══ TASK MATERIAL

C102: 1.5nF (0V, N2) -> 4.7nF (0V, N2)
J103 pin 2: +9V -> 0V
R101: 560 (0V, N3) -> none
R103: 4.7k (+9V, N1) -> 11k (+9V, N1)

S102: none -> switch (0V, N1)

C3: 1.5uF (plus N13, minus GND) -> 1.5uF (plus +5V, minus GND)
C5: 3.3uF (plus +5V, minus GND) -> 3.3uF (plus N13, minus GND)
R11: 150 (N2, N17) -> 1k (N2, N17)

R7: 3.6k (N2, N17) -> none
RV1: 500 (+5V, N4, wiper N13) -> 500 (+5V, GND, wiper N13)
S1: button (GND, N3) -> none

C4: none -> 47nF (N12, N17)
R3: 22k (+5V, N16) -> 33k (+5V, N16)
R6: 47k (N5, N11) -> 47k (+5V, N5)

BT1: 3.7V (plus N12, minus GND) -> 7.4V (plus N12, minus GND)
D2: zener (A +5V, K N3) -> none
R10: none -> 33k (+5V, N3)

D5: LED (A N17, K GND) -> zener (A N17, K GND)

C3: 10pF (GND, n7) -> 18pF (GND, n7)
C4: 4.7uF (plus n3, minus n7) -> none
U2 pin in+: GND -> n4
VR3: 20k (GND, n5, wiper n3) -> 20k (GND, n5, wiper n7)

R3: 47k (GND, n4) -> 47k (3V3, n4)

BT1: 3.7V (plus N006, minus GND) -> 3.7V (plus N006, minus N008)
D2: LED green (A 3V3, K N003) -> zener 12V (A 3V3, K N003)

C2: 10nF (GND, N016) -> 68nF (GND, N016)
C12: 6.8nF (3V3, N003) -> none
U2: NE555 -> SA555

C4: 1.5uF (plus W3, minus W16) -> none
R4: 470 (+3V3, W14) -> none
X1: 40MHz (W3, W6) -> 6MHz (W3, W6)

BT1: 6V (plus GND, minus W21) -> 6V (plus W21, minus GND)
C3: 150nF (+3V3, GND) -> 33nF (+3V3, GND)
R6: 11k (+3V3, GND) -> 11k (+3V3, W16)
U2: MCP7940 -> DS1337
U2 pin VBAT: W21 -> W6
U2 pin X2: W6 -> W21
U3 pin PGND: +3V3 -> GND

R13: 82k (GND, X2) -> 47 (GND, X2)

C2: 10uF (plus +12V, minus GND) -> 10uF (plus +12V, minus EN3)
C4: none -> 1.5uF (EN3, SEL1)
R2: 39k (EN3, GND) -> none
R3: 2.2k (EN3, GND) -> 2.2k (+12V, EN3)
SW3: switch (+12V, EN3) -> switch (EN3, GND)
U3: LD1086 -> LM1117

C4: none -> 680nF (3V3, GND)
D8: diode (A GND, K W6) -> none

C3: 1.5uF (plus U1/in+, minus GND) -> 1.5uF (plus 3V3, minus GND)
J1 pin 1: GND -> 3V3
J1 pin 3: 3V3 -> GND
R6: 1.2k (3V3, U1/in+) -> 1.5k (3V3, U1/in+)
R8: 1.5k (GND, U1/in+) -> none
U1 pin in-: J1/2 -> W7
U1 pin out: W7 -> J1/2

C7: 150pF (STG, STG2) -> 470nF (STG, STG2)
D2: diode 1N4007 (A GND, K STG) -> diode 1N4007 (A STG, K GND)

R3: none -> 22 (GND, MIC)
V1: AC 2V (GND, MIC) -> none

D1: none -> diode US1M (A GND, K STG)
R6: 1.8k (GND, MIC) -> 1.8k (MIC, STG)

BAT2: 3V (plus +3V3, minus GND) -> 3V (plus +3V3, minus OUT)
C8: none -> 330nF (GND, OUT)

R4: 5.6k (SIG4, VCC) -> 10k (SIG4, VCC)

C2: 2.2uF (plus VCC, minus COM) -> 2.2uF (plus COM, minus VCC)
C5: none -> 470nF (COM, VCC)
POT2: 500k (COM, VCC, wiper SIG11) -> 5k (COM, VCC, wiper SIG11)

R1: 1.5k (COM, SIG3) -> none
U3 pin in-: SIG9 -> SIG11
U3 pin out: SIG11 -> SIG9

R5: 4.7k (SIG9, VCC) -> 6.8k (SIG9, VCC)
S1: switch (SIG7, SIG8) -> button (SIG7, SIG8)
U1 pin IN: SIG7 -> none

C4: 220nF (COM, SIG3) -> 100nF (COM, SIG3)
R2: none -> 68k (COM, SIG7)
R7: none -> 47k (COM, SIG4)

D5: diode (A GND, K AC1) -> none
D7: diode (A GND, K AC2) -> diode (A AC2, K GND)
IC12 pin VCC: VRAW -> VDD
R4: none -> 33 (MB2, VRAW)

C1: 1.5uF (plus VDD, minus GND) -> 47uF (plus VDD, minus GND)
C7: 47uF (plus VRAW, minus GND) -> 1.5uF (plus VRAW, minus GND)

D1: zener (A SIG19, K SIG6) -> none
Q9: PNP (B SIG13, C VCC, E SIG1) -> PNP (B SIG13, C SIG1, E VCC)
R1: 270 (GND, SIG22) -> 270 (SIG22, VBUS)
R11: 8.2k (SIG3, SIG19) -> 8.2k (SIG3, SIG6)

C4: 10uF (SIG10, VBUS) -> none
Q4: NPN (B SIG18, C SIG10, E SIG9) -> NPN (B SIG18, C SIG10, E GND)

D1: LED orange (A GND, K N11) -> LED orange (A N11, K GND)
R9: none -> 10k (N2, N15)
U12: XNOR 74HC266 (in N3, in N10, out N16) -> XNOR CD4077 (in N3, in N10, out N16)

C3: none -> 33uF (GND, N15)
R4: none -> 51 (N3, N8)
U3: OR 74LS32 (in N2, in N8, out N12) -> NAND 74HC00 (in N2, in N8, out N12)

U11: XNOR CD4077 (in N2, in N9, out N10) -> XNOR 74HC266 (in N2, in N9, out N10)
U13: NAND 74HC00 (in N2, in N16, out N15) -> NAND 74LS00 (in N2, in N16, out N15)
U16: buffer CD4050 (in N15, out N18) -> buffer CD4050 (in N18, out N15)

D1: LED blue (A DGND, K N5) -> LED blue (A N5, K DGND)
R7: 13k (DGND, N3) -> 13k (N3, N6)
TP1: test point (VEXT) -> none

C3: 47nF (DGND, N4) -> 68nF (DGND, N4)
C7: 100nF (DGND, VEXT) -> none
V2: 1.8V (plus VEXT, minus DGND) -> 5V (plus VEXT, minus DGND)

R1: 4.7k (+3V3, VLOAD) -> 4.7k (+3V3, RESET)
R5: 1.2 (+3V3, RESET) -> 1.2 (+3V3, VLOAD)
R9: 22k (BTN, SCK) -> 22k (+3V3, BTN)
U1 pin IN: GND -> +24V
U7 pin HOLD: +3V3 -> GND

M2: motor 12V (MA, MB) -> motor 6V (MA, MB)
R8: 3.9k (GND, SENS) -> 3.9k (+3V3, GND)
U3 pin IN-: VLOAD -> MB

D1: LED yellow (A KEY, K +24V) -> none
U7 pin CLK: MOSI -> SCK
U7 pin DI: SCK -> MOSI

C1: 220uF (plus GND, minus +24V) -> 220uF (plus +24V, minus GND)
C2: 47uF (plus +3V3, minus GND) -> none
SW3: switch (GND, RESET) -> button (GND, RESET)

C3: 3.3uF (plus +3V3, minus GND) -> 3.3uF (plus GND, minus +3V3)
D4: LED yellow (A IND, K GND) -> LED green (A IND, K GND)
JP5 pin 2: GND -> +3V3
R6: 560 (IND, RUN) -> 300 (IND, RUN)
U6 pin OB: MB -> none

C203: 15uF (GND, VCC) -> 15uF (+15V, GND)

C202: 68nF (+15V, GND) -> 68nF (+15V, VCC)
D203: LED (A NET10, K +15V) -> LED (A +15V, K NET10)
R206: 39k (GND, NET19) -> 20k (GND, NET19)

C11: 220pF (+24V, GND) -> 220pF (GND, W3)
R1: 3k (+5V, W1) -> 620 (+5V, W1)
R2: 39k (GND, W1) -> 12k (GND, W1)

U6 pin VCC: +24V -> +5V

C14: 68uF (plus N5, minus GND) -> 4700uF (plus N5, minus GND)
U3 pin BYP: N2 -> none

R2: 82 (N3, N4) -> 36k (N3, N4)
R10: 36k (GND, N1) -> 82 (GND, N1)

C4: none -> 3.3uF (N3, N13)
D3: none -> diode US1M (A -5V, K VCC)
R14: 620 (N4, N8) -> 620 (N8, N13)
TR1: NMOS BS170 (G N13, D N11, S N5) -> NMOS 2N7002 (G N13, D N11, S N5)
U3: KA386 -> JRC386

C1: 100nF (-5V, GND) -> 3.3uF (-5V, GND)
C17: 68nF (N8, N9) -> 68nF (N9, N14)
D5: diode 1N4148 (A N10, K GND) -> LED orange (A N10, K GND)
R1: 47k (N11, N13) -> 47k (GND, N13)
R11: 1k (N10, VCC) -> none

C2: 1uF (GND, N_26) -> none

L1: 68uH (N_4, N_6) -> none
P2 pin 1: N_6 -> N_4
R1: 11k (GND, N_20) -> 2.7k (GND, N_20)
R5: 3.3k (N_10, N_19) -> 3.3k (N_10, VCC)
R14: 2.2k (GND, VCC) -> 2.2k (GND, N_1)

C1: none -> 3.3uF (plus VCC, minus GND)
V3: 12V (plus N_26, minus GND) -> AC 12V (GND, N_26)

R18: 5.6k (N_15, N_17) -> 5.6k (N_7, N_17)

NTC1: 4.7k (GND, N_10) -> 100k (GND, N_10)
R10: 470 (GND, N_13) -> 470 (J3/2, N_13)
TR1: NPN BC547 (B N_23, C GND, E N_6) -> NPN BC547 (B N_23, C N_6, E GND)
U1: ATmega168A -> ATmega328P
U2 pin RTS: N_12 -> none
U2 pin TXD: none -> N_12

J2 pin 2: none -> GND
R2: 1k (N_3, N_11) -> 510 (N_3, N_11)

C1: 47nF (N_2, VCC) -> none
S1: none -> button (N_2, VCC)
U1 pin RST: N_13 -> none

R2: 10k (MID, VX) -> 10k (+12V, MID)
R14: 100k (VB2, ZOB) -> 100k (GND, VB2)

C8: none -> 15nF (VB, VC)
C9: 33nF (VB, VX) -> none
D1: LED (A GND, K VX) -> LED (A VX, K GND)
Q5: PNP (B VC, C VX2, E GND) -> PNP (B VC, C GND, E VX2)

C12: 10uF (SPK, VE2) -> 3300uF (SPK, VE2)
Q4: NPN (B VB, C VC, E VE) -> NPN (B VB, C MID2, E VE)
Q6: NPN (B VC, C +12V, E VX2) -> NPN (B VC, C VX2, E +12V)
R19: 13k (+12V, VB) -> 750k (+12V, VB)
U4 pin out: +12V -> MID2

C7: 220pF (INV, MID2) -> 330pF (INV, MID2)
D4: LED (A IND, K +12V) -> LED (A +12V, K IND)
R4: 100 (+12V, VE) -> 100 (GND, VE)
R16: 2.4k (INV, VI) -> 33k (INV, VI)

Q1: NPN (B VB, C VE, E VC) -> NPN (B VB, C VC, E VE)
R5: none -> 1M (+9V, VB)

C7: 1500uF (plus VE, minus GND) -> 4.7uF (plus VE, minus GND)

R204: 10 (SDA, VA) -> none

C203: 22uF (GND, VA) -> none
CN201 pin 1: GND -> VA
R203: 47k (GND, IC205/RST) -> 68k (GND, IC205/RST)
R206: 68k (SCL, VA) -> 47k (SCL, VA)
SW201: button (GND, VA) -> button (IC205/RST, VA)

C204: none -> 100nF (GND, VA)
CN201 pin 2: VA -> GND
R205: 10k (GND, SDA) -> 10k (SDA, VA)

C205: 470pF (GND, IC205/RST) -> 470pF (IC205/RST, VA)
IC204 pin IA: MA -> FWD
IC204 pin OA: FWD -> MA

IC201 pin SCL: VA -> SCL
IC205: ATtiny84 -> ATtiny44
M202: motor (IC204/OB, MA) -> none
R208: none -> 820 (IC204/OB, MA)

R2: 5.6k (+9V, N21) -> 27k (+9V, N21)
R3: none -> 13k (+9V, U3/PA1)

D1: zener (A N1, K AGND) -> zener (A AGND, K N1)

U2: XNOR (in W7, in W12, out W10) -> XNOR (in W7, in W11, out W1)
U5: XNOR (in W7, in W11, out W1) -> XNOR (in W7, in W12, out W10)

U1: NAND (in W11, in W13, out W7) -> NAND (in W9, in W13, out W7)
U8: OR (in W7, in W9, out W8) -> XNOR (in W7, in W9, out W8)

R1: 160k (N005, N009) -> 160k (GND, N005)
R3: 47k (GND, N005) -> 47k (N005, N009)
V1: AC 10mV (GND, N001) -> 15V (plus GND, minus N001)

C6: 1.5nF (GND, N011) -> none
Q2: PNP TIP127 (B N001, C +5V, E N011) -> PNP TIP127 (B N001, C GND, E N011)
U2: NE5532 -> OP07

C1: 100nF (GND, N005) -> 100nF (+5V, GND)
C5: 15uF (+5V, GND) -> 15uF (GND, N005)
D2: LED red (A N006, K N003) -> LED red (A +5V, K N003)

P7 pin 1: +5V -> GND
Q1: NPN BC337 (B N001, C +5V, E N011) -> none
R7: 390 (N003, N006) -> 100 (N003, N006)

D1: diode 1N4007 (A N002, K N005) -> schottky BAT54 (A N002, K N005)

════

REQUIRED ACTION ->
Please reproduce exactly the lines from the first one of the records above through the line containing "C4: none -> 47nF (N12, N17)", both included, and nothing else.

SOLUTION FOR THIS TASK ->
C102: 1.5nF (0V, N2) -> 4.7nF (0V, N2)
J103 pin 2: +9V -> 0V
R101: 560 (0V, N3) -> none
R103: 4.7k (+9V, N1) -> 11k (+9V, N1)

S102: none -> switch (0V, N1)

C3: 1.5uF (plus N13, minus GND) -> 1.5uF (plus +5V, minus GND)
C5: 3.3uF (plus +5V, minus GND) -> 3.3uF (plus N13, minus GND)
R11: 150 (N2, N17) -> 1k (N2, N17)

R7: 3.6k (N2, N17) -> none
RV1: 500 (+5V, N4, wiper N13) -> 500 (+5V, GND, wiper N13)
S1: button (GND, N3) -> none

C4: none -> 47nF (N12, N17)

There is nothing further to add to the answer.